## DATASET ENTRIES
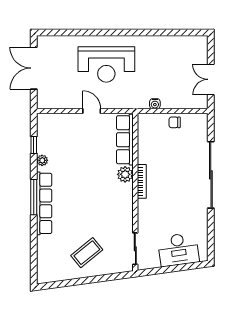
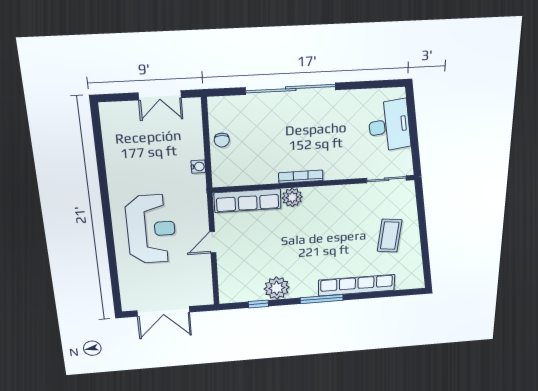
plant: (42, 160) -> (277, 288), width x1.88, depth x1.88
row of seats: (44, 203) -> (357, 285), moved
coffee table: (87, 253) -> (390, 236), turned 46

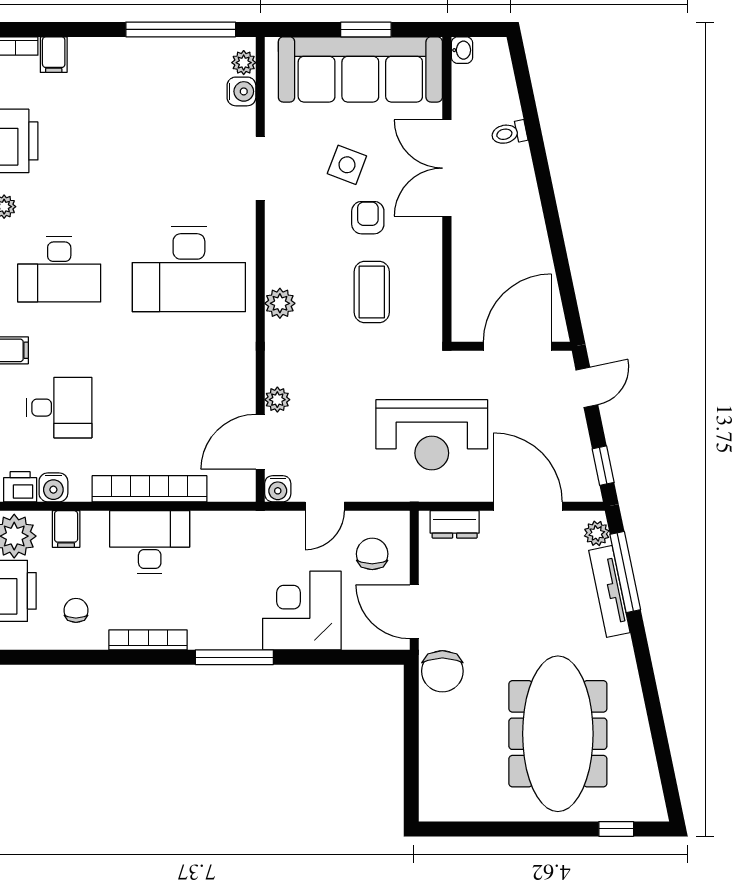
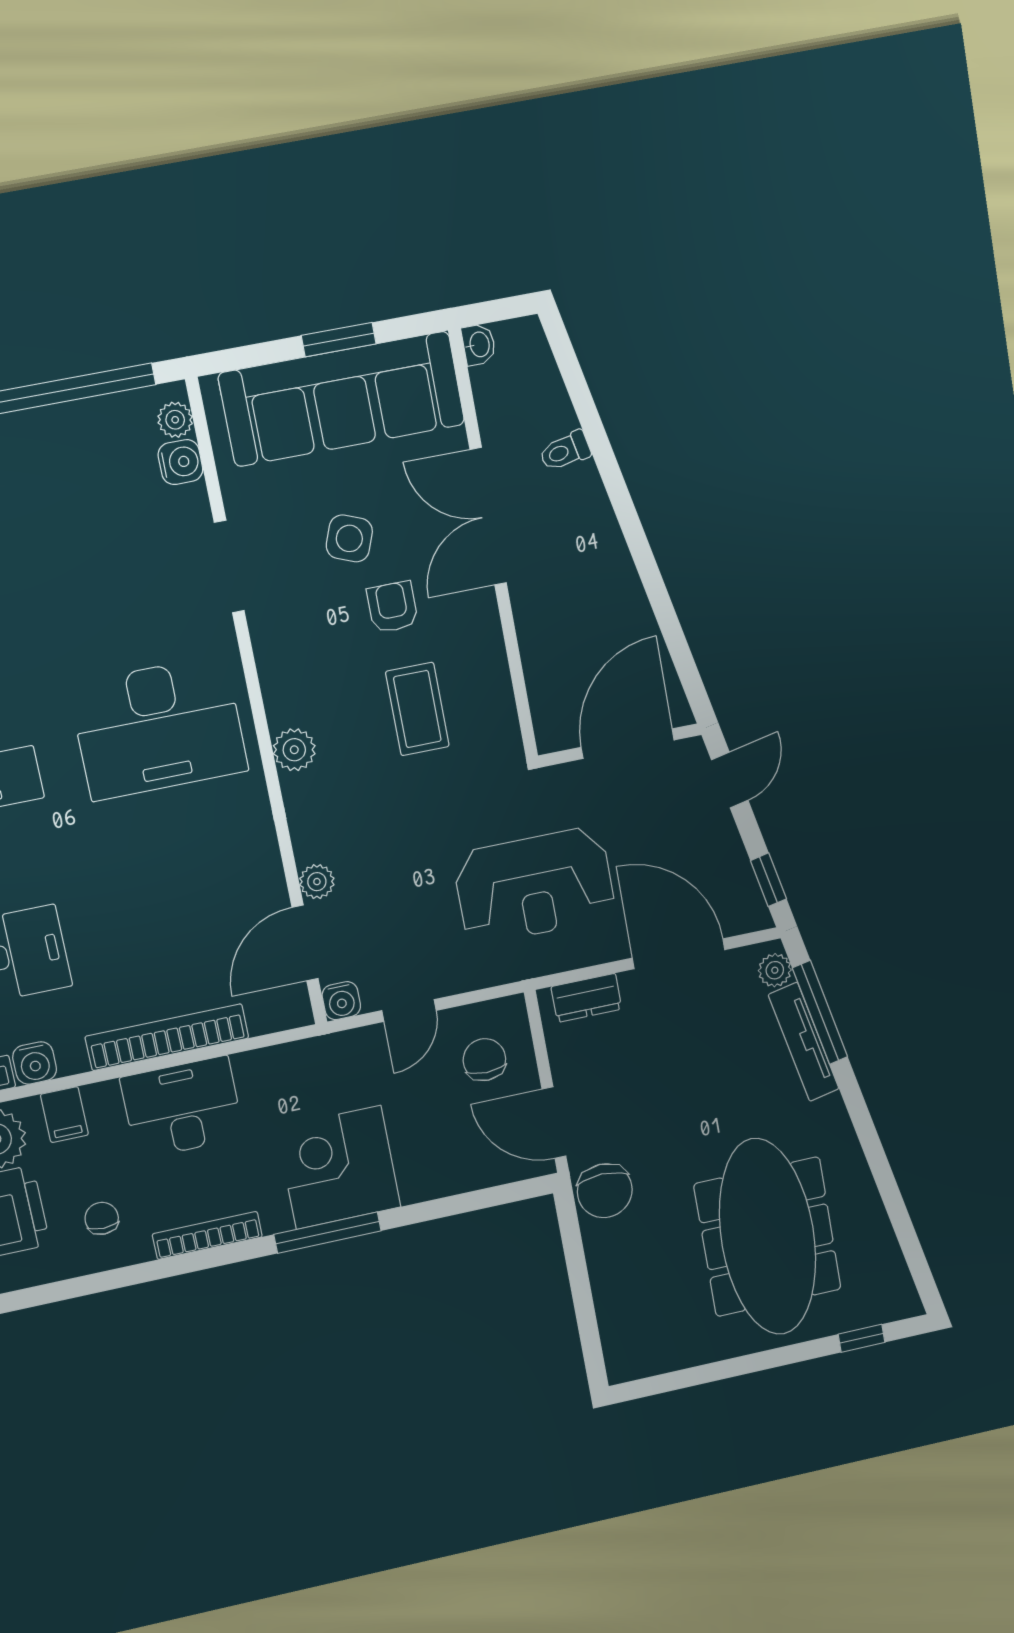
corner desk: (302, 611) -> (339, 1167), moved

---

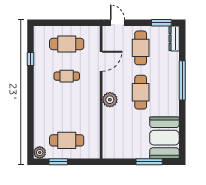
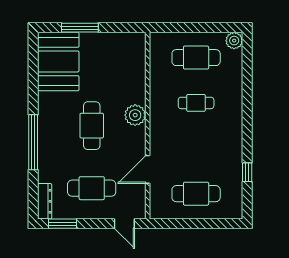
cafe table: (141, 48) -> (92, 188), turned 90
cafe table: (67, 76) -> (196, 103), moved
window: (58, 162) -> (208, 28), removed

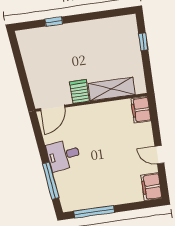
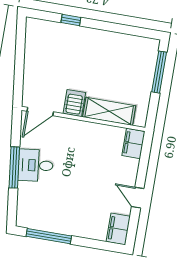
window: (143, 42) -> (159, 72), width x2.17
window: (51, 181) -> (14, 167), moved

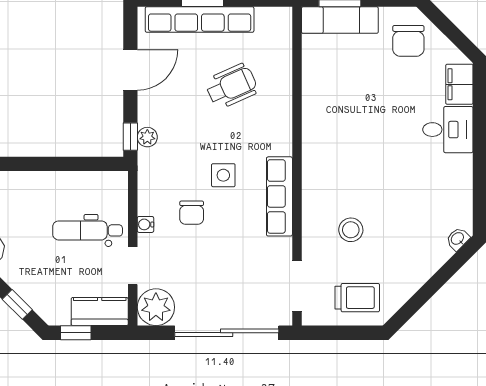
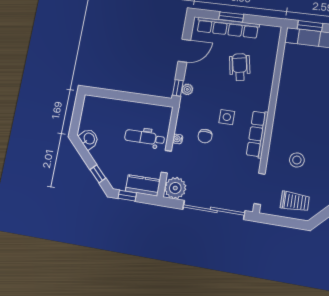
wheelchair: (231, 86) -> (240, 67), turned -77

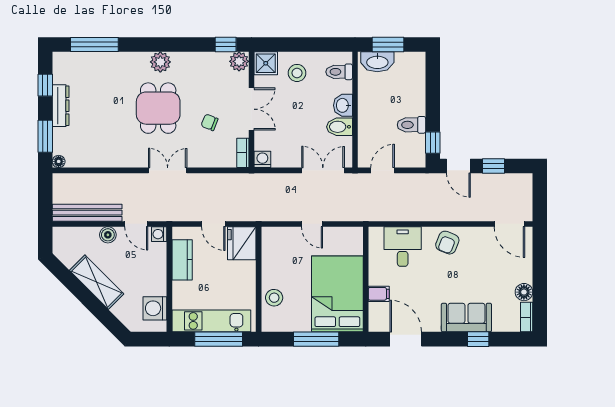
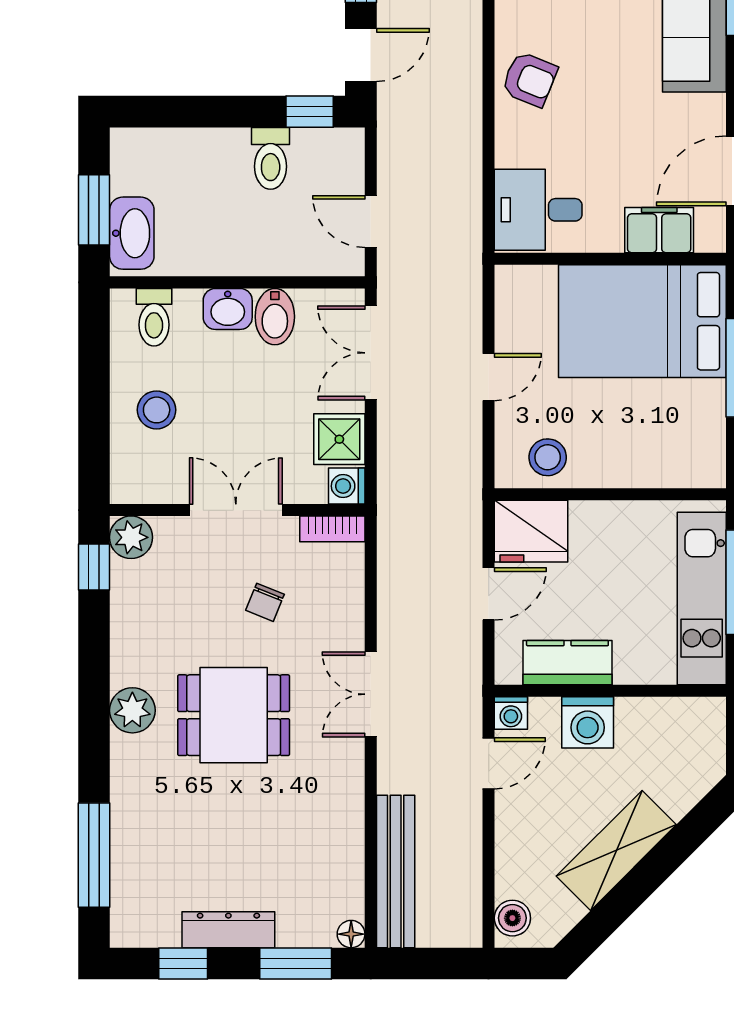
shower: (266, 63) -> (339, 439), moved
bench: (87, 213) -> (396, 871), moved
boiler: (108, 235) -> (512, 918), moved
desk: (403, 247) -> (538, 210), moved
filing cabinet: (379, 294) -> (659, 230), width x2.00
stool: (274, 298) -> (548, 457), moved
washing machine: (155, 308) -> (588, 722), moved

==

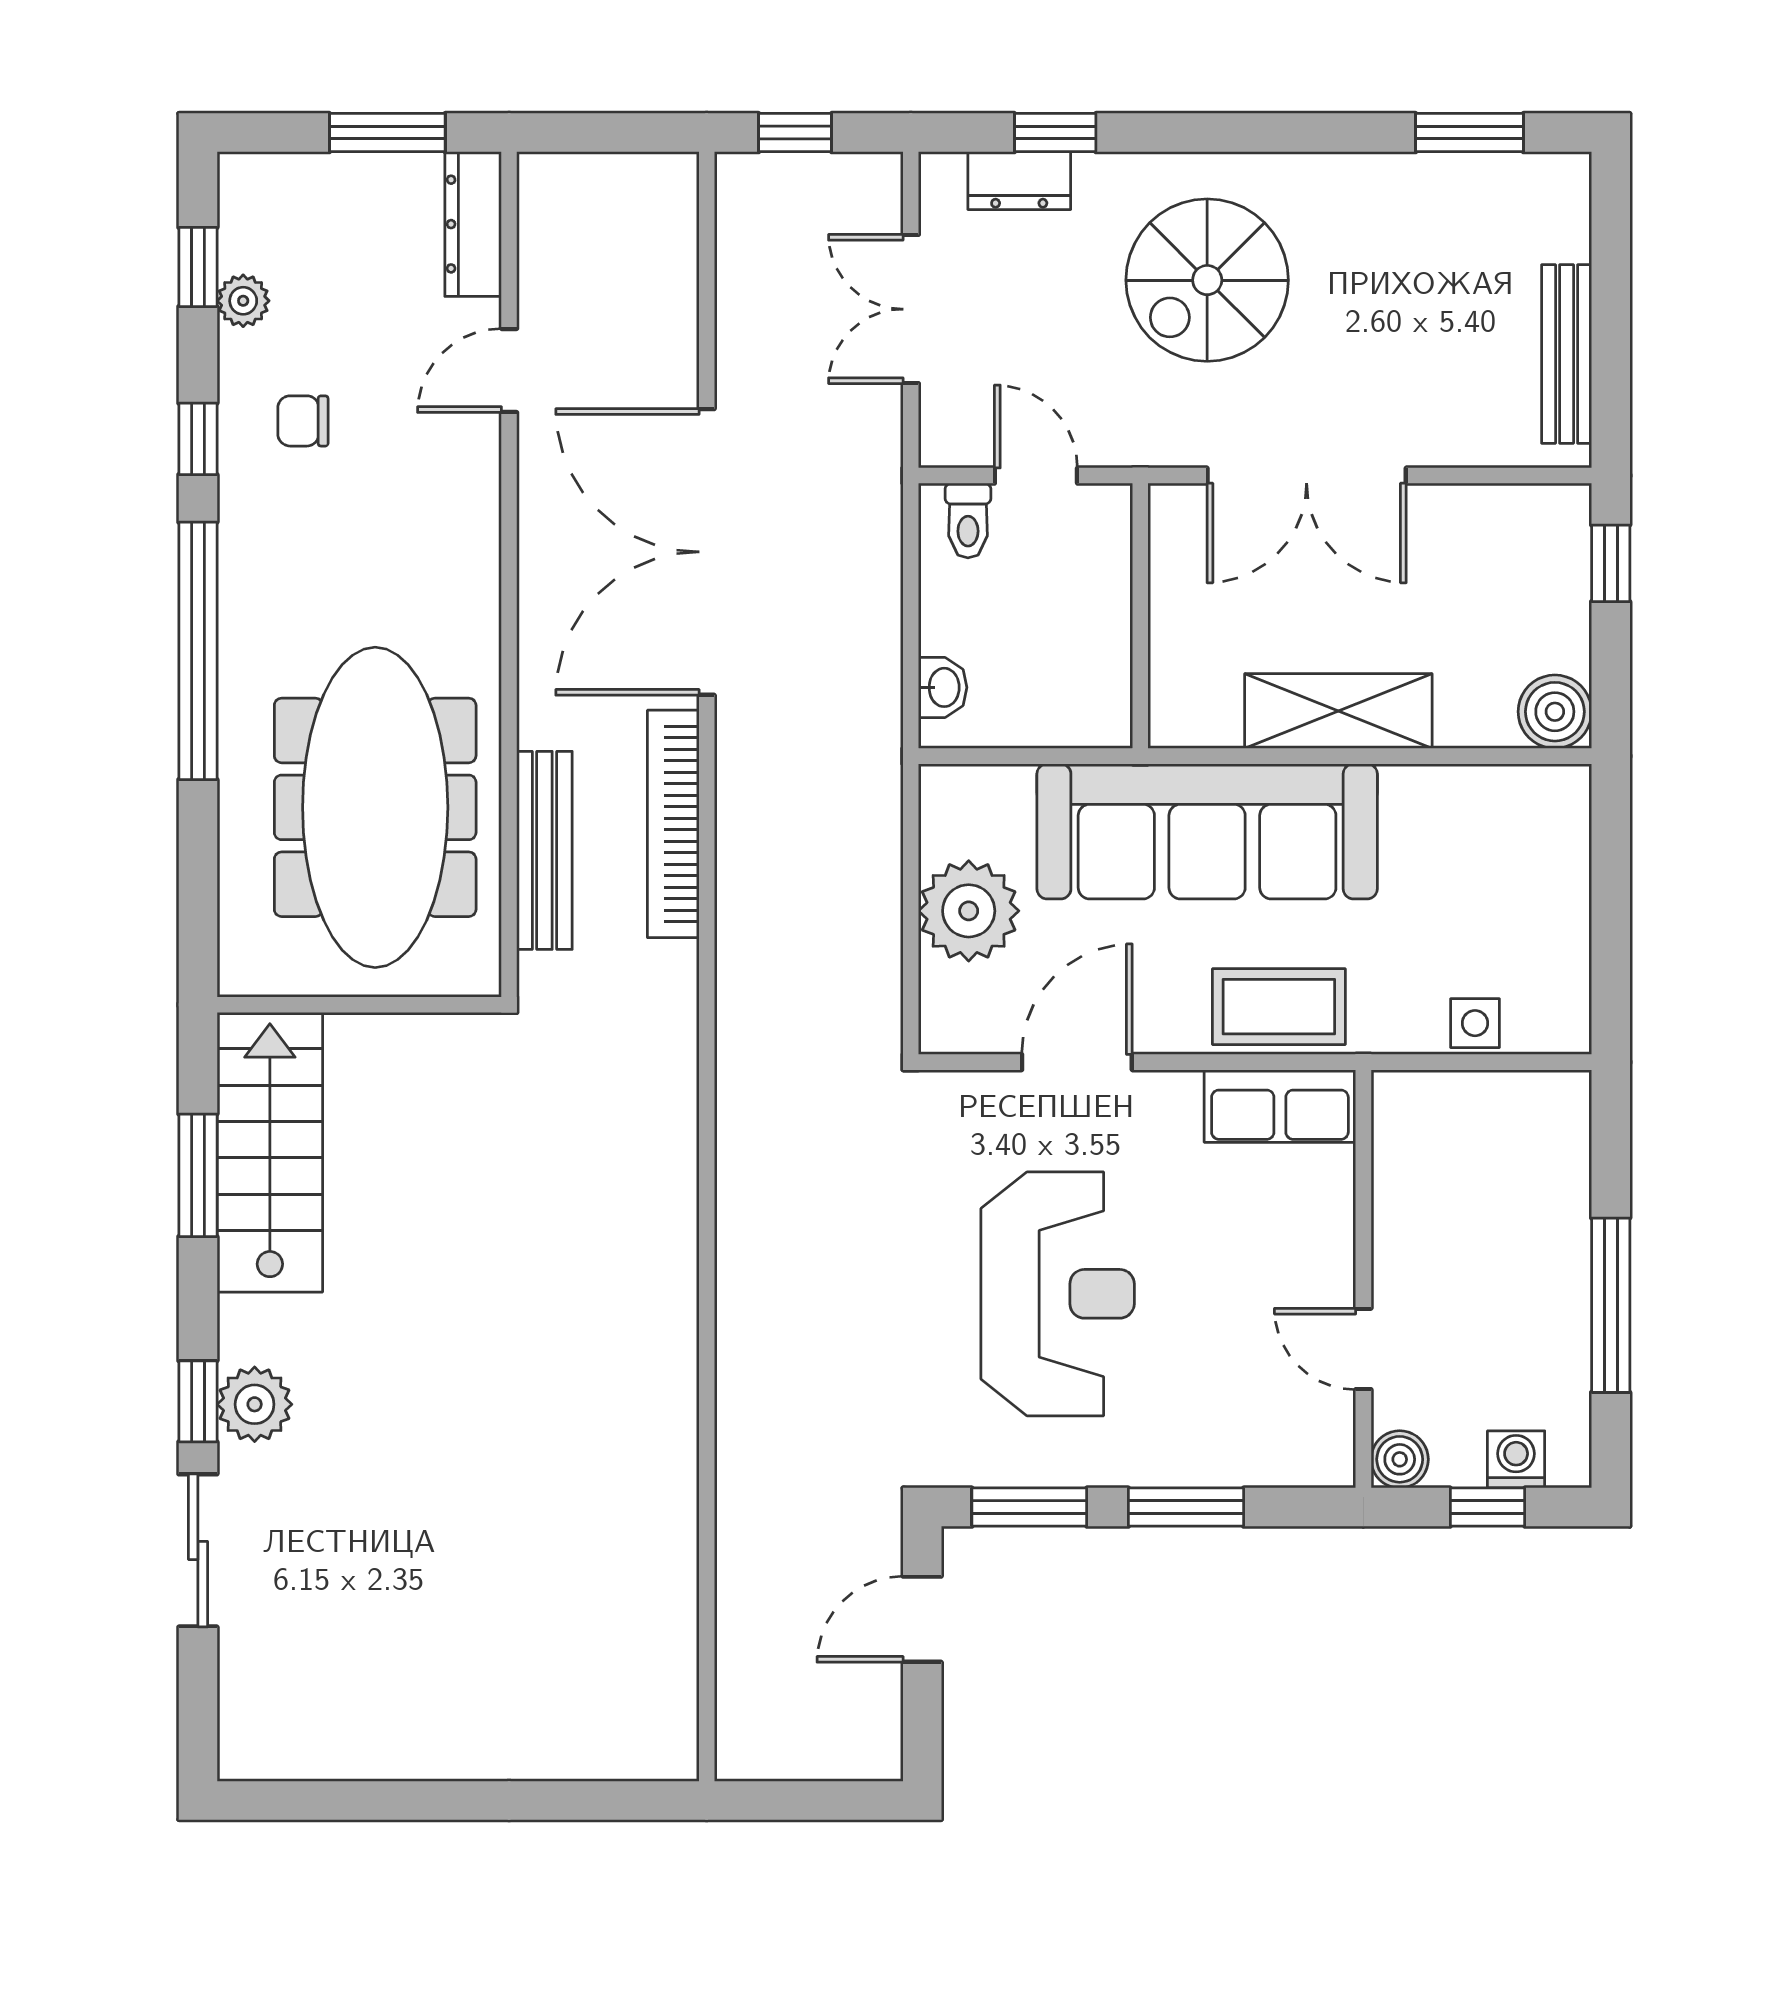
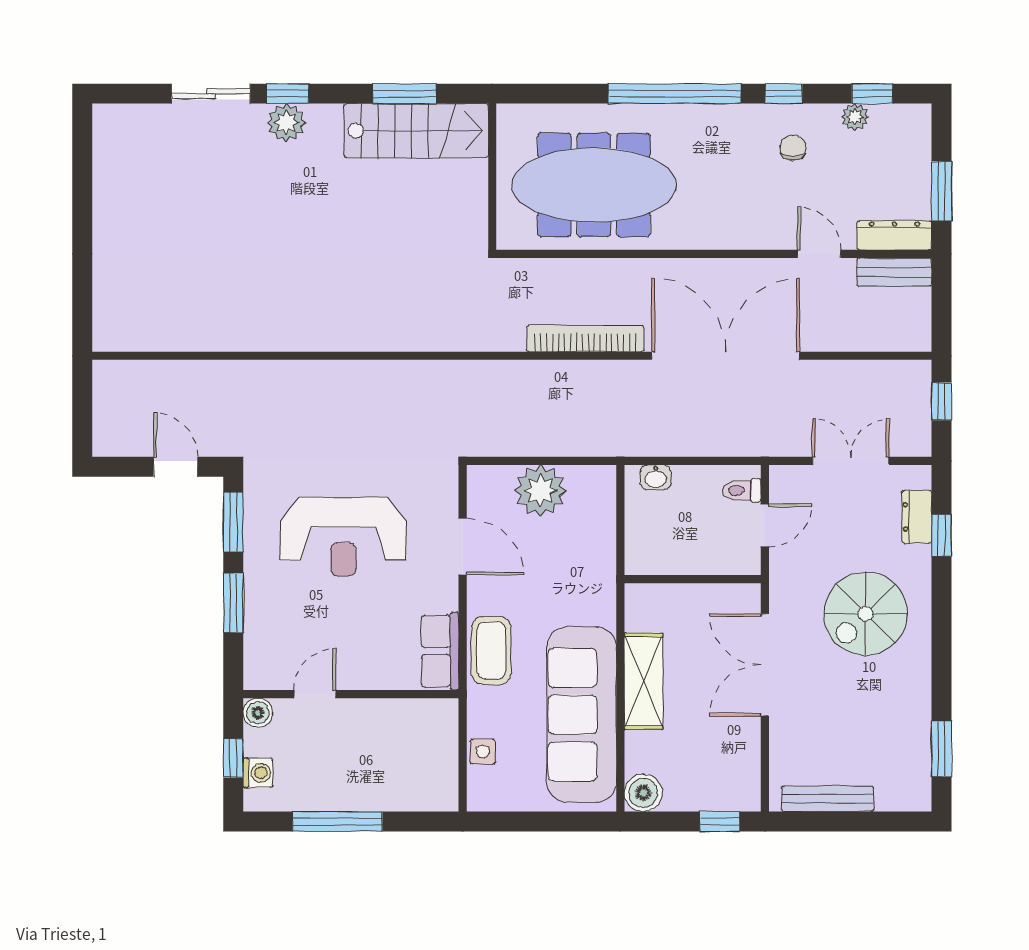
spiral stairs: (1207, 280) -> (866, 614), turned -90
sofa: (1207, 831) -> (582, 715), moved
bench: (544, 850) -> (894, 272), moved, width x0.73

## EXERCISE GOAL
Determine the number of lines in the entries that contain "window", then write that number alone.

## RESPONSE FOR THIS EXERCISE
3